#### TASK STATEMENT:
Return each of the following items unchanged, reproducing every line in full.

#### RECORD SET:
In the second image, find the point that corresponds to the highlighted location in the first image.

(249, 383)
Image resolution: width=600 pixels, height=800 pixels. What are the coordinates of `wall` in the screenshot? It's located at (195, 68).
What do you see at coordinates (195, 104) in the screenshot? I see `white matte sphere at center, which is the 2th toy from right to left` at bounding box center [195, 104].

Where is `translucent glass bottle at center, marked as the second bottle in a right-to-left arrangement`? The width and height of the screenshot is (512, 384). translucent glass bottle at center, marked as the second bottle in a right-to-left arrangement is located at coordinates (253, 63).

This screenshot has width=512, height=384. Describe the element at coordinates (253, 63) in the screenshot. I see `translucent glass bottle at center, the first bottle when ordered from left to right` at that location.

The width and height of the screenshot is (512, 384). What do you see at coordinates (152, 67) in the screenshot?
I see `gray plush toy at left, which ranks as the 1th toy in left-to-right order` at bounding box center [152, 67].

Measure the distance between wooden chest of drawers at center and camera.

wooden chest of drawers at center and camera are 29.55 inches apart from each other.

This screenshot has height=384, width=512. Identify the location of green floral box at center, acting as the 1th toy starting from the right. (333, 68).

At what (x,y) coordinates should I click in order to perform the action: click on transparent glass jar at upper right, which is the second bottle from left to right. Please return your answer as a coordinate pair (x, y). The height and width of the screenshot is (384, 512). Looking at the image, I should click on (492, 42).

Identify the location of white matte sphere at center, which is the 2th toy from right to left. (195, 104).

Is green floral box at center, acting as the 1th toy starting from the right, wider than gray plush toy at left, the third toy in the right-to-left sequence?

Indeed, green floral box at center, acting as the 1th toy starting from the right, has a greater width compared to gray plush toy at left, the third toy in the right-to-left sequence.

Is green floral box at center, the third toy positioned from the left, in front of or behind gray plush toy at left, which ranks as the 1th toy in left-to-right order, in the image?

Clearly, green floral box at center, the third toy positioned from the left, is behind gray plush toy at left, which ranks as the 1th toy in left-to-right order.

#### TASK RESULT:
In the second image, find the point that corresponds to the highlighted location in the first image.

(249, 383)
Image resolution: width=600 pixels, height=800 pixels. What are the coordinates of `wall` in the screenshot? It's located at (195, 68).
What do you see at coordinates (195, 104) in the screenshot? I see `white matte sphere at center, which is the 2th toy from right to left` at bounding box center [195, 104].

Where is `translucent glass bottle at center, marked as the second bottle in a right-to-left arrangement`? The width and height of the screenshot is (512, 384). translucent glass bottle at center, marked as the second bottle in a right-to-left arrangement is located at coordinates (253, 63).

This screenshot has width=512, height=384. Describe the element at coordinates (253, 63) in the screenshot. I see `translucent glass bottle at center, the first bottle when ordered from left to right` at that location.

The width and height of the screenshot is (512, 384). What do you see at coordinates (152, 67) in the screenshot?
I see `gray plush toy at left, which ranks as the 1th toy in left-to-right order` at bounding box center [152, 67].

Measure the distance between wooden chest of drawers at center and camera.

wooden chest of drawers at center and camera are 29.55 inches apart from each other.

This screenshot has height=384, width=512. Identify the location of green floral box at center, acting as the 1th toy starting from the right. (333, 68).

At what (x,y) coordinates should I click in order to perform the action: click on transparent glass jar at upper right, which is the second bottle from left to right. Please return your answer as a coordinate pair (x, y). The height and width of the screenshot is (384, 512). Looking at the image, I should click on (492, 42).

Identify the location of white matte sphere at center, which is the 2th toy from right to left. (195, 104).

Is green floral box at center, acting as the 1th toy starting from the right, wider than gray plush toy at left, the third toy in the right-to-left sequence?

Indeed, green floral box at center, acting as the 1th toy starting from the right, has a greater width compared to gray plush toy at left, the third toy in the right-to-left sequence.

Is green floral box at center, the third toy positioned from the left, in front of or behind gray plush toy at left, which ranks as the 1th toy in left-to-right order, in the image?

Clearly, green floral box at center, the third toy positioned from the left, is behind gray plush toy at left, which ranks as the 1th toy in left-to-right order.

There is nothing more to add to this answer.